Items from a data source
[Start of Attachment]
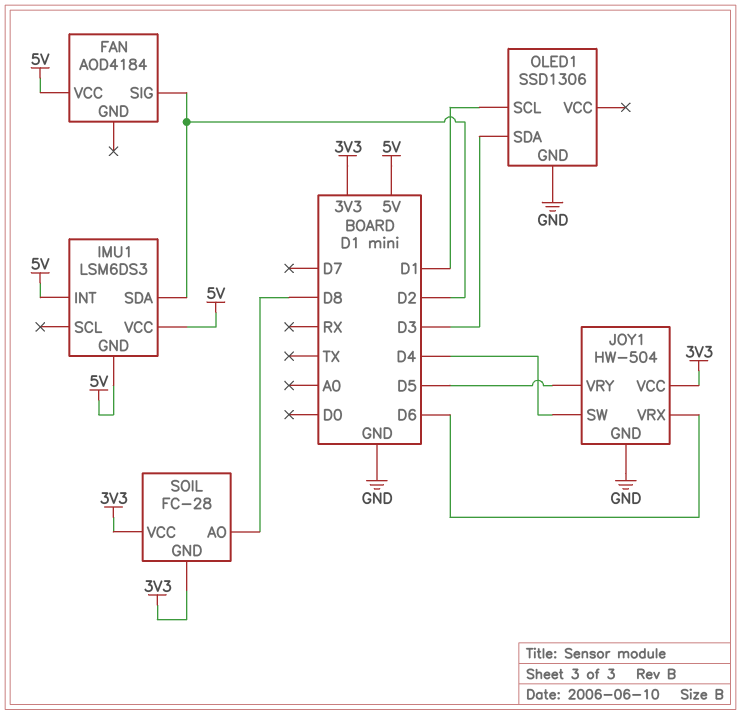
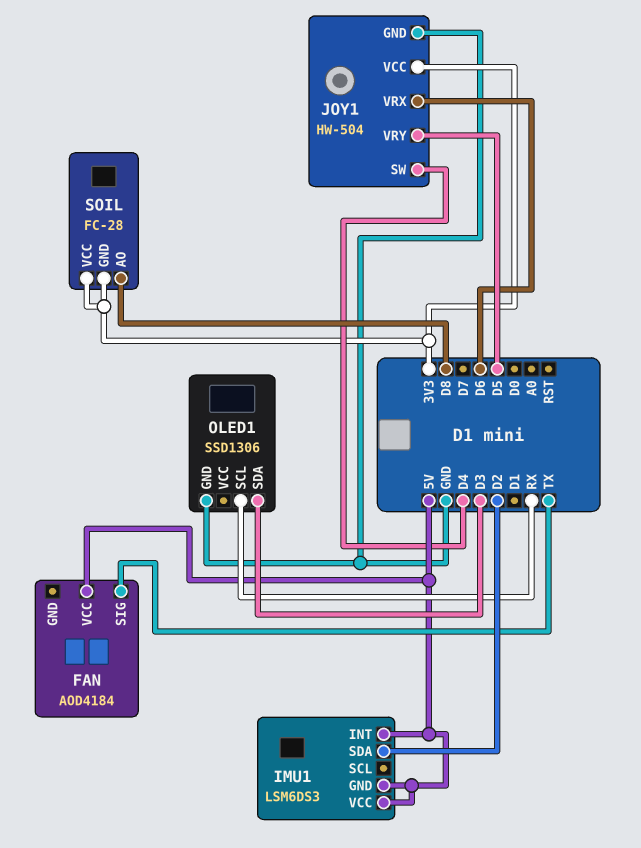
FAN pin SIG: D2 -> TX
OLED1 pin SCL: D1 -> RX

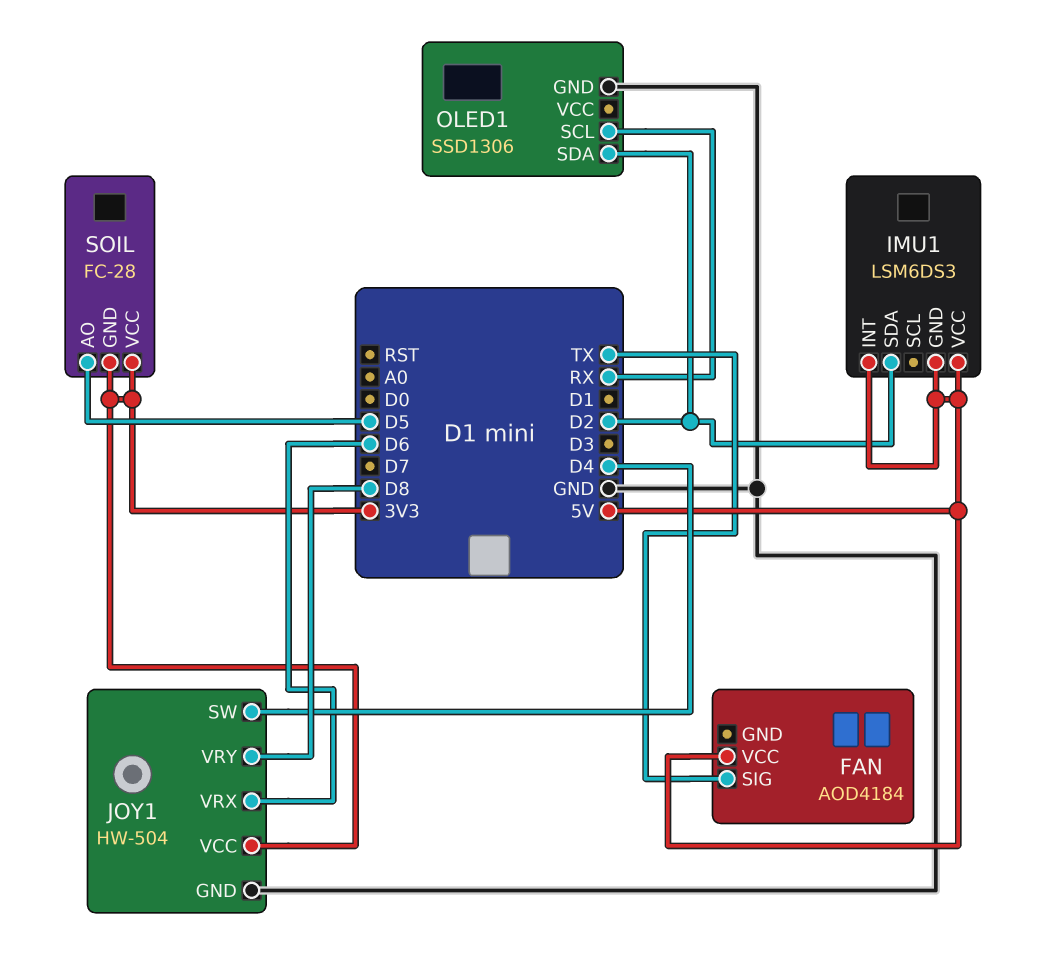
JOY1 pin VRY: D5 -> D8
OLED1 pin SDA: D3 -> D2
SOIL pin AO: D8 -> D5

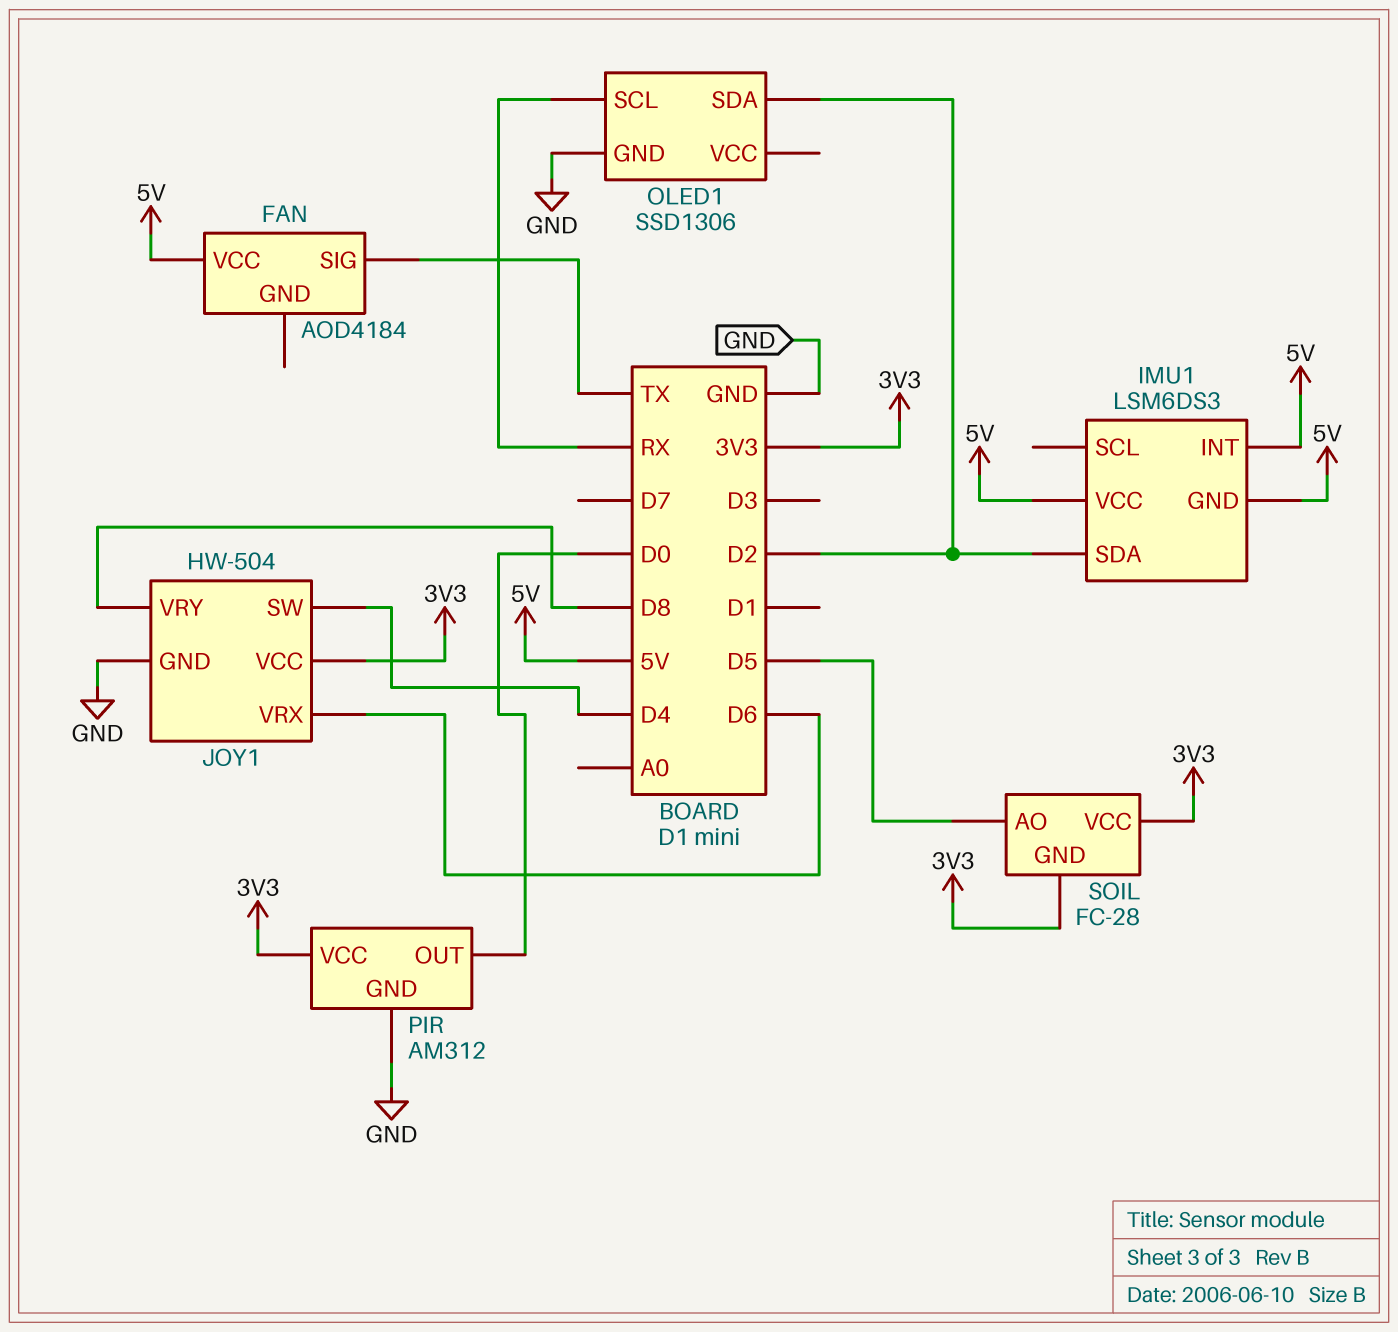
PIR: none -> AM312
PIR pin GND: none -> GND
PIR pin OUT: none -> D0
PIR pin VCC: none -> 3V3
[End of Attachment]
[Start of Attachment]
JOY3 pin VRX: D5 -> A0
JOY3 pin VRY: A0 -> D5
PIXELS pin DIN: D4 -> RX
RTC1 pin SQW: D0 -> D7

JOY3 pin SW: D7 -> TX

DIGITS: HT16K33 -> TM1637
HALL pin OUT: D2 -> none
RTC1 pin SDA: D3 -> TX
[End of Attachment]
§ **Aim of the task**
The entries above hold a line with "PIXELS pin DIN: D4 -> RX" and a later line with "RTC1 pin SDA: D3 -> TX". Write out exactly those lines and all lines between, nothing more.

§ **Answer to this problem**
PIXELS pin DIN: D4 -> RX
RTC1 pin SQW: D0 -> D7

JOY3 pin SW: D7 -> TX

DIGITS: HT16K33 -> TM1637
HALL pin OUT: D2 -> none
RTC1 pin SDA: D3 -> TX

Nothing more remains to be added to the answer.